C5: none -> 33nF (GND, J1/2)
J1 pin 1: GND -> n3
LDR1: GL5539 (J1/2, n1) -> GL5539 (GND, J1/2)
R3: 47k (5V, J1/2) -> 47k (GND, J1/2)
==
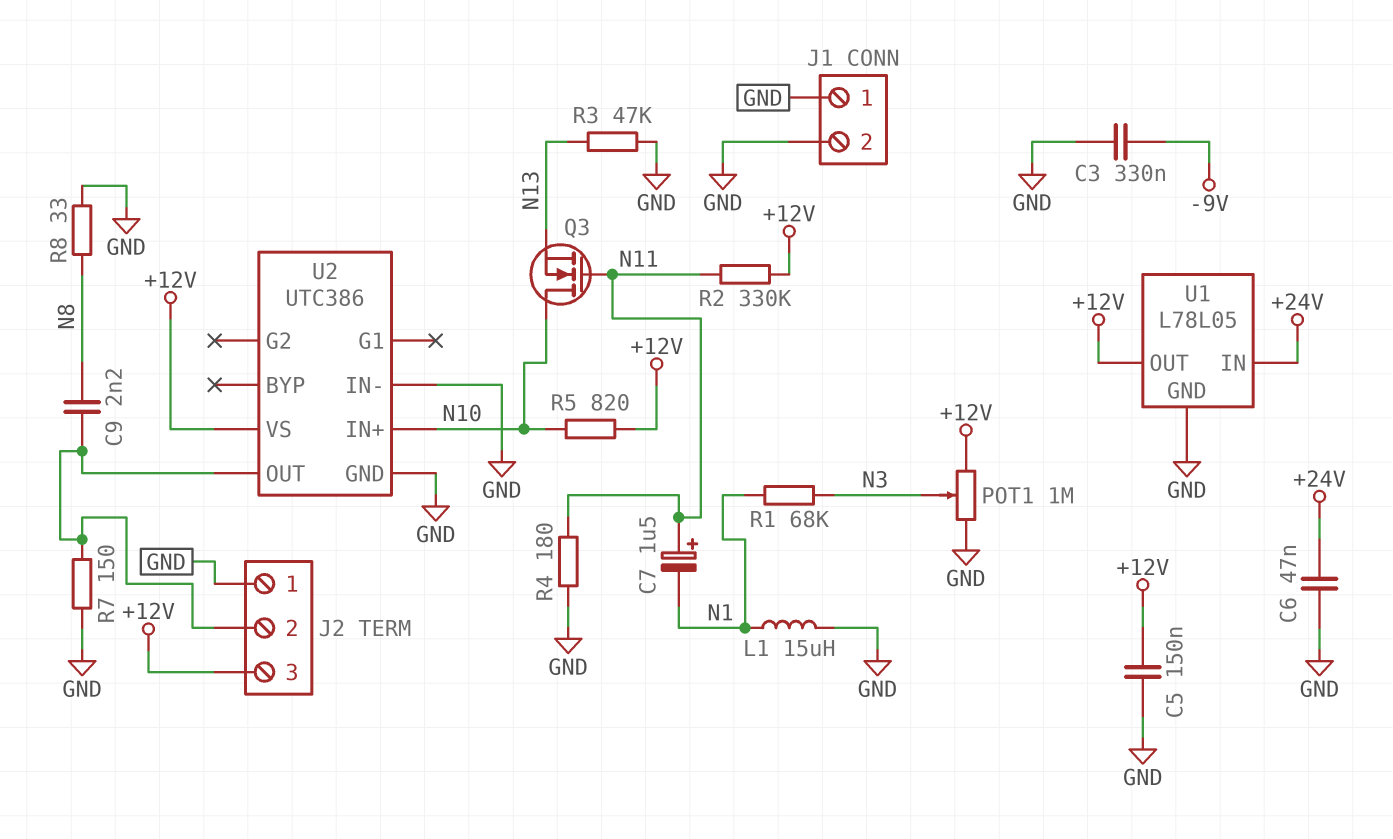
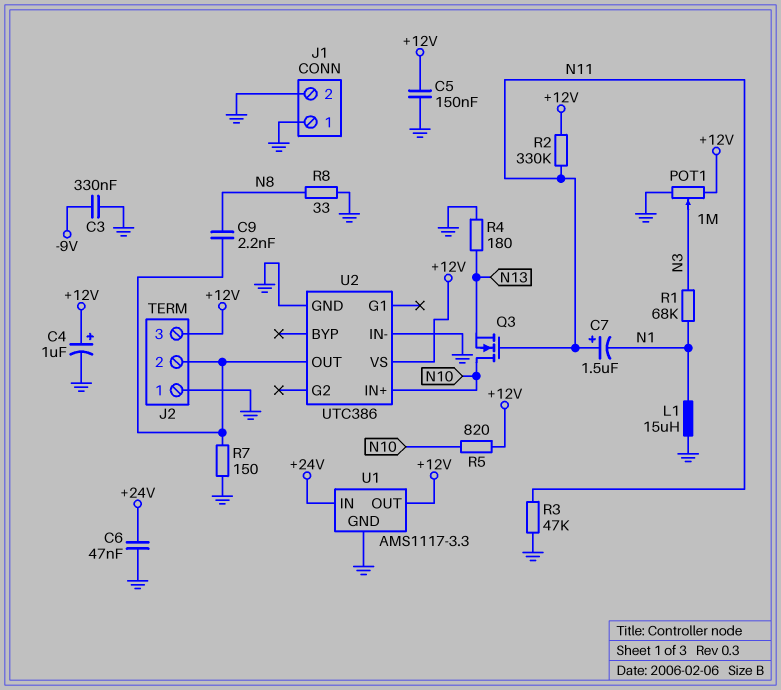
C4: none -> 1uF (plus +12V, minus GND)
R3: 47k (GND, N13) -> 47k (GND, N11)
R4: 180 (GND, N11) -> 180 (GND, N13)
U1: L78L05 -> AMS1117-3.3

**EXERCISE:** Reproduce, word for word and in full, only the lines above that start at the line with "R3: 47k (GND, N13) -> 47k (GND, N11)" and run through the line with "U1: L78L05 -> AMS1117-3.3", both ends included.

**WRITTEN ANSWER:**
R3: 47k (GND, N13) -> 47k (GND, N11)
R4: 180 (GND, N11) -> 180 (GND, N13)
U1: L78L05 -> AMS1117-3.3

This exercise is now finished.